(Object state change records)
....................

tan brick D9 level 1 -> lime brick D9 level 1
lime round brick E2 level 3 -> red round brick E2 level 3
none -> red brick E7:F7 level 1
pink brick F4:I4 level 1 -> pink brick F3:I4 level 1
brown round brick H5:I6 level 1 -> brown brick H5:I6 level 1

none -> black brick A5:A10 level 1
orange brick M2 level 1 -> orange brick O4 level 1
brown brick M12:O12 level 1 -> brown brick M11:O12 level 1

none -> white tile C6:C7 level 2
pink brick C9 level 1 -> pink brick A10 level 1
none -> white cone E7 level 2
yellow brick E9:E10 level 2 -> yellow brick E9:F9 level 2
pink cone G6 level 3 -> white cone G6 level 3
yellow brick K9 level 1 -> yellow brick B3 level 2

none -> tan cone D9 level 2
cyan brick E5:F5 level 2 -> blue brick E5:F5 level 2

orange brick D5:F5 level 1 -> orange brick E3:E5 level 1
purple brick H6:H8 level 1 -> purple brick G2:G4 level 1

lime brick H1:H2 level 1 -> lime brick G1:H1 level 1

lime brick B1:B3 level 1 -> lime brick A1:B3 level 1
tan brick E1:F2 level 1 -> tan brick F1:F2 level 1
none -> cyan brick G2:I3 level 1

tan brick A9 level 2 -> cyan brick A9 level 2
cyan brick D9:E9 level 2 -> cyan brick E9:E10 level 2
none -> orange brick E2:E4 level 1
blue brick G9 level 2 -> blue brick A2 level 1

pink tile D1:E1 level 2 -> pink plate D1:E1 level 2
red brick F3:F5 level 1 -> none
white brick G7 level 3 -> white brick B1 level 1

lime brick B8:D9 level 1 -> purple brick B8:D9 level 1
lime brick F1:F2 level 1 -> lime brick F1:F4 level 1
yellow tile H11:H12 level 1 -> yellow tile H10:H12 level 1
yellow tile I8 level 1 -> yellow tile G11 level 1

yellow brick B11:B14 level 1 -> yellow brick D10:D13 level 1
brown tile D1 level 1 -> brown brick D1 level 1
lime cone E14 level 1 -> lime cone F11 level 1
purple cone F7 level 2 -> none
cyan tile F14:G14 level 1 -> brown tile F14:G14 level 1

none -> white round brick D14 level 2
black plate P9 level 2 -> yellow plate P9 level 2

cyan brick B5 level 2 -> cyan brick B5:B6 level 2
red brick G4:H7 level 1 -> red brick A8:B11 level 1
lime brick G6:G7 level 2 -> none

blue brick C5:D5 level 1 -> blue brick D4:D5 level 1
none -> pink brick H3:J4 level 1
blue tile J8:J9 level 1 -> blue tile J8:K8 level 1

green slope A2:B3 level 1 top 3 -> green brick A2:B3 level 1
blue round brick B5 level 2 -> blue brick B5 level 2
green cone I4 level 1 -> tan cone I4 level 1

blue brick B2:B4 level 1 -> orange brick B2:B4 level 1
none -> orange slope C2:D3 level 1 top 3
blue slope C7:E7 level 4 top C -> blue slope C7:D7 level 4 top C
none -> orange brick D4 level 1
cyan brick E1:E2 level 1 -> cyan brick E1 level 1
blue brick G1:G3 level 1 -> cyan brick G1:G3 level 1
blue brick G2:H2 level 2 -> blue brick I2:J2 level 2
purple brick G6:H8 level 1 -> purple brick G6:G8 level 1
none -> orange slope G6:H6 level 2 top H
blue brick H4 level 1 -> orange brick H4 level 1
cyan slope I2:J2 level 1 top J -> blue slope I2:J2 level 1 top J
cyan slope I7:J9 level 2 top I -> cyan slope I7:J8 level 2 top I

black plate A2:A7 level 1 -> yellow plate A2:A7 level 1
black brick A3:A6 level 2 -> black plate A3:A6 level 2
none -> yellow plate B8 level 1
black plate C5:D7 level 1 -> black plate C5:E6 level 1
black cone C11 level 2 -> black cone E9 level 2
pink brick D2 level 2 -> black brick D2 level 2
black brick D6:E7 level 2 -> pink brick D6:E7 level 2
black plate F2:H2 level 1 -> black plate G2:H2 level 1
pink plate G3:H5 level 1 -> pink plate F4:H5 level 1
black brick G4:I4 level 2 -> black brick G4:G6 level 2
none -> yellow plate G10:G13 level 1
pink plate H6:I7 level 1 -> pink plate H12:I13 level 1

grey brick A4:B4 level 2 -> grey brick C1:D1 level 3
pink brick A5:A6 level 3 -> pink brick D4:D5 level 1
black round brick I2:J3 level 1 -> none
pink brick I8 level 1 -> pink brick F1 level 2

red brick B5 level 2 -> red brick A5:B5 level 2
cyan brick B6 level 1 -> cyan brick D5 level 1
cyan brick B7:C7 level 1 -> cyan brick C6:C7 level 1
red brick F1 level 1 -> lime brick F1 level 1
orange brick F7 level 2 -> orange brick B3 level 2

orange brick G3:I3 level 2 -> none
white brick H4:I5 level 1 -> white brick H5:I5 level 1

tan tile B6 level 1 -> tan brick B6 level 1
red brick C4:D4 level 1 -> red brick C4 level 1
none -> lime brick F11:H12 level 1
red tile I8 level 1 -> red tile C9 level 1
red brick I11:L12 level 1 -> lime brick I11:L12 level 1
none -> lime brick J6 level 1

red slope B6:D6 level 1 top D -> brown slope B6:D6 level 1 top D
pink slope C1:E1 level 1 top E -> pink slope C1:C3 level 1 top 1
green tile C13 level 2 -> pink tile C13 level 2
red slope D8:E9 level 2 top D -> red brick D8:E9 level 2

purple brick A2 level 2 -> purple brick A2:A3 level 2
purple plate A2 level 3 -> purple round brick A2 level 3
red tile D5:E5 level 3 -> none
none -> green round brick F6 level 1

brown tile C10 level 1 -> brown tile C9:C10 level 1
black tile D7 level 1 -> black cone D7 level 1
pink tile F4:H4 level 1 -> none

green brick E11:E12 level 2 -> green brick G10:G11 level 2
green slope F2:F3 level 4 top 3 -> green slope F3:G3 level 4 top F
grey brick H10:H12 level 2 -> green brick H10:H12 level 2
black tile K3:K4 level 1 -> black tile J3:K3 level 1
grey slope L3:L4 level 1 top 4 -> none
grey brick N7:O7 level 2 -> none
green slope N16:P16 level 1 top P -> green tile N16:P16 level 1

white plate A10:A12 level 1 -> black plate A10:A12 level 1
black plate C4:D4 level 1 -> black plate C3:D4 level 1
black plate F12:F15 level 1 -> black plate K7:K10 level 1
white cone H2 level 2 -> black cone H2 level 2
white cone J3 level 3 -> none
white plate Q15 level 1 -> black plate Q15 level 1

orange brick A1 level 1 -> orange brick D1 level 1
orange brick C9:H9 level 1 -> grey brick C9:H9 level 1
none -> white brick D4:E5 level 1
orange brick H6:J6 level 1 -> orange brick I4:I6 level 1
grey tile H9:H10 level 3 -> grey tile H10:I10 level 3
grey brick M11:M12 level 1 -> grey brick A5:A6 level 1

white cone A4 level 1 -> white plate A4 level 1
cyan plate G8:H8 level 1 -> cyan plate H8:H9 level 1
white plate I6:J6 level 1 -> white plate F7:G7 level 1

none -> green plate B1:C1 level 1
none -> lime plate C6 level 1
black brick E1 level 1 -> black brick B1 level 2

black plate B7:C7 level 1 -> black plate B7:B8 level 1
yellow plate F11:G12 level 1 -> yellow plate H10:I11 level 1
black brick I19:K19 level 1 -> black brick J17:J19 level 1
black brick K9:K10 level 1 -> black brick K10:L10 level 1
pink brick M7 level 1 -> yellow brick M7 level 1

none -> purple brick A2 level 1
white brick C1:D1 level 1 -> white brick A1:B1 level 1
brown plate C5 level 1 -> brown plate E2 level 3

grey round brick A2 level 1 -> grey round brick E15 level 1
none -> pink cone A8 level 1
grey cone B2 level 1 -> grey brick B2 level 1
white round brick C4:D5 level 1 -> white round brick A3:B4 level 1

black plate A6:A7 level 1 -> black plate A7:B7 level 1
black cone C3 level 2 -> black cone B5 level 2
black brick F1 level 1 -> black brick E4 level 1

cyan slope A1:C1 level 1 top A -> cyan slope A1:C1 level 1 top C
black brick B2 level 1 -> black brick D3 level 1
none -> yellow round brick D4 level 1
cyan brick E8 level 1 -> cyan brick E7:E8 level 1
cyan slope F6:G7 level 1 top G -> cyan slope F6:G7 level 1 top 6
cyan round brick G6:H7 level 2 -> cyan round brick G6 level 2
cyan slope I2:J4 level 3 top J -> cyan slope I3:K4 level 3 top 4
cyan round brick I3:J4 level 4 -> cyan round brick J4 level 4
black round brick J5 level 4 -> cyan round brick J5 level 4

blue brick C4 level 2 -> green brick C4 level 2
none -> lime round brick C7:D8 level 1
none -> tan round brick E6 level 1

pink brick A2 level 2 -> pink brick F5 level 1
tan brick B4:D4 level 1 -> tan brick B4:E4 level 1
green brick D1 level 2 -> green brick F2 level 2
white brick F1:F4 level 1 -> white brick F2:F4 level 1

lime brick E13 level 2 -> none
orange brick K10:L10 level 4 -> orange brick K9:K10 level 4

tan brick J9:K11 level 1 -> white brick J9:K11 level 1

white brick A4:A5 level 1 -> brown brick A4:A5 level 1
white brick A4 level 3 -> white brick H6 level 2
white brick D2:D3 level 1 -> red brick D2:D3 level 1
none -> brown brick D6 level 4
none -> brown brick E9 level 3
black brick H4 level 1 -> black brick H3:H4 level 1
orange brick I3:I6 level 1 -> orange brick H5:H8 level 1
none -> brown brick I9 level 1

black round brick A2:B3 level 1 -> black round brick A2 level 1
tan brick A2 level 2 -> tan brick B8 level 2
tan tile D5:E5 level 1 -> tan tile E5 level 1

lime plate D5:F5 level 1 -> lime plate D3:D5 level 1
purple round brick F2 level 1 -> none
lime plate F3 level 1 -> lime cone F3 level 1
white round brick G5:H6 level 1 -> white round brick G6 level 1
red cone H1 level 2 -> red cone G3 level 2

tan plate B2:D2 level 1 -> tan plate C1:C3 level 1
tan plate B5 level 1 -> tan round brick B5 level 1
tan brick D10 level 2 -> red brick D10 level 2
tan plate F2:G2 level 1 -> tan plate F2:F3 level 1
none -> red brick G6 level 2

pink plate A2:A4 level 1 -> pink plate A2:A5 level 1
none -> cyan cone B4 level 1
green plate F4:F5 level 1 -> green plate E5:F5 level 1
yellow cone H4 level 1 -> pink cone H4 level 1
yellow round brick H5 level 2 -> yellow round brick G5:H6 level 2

....................

● **Exercise**:
From the line with "white brick A4 level" to the final line of the entries above, return every line exactly as written.

● **Answer to the exercise**:
white brick A4 level 3 -> white brick H6 level 2
white brick D2:D3 level 1 -> red brick D2:D3 level 1
none -> brown brick D6 level 4
none -> brown brick E9 level 3
black brick H4 level 1 -> black brick H3:H4 level 1
orange brick I3:I6 level 1 -> orange brick H5:H8 level 1
none -> brown brick I9 level 1

black round brick A2:B3 level 1 -> black round brick A2 level 1
tan brick A2 level 2 -> tan brick B8 level 2
tan tile D5:E5 level 1 -> tan tile E5 level 1

lime plate D5:F5 level 1 -> lime plate D3:D5 level 1
purple round brick F2 level 1 -> none
lime plate F3 level 1 -> lime cone F3 level 1
white round brick G5:H6 level 1 -> white round brick G6 level 1
red cone H1 level 2 -> red cone G3 level 2

tan plate B2:D2 level 1 -> tan plate C1:C3 level 1
tan plate B5 level 1 -> tan round brick B5 level 1
tan brick D10 level 2 -> red brick D10 level 2
tan plate F2:G2 level 1 -> tan plate F2:F3 level 1
none -> red brick G6 level 2

pink plate A2:A4 level 1 -> pink plate A2:A5 level 1
none -> cyan cone B4 level 1
green plate F4:F5 level 1 -> green plate E5:F5 level 1
yellow cone H4 level 1 -> pink cone H4 level 1
yellow round brick H5 level 2 -> yellow round brick G5:H6 level 2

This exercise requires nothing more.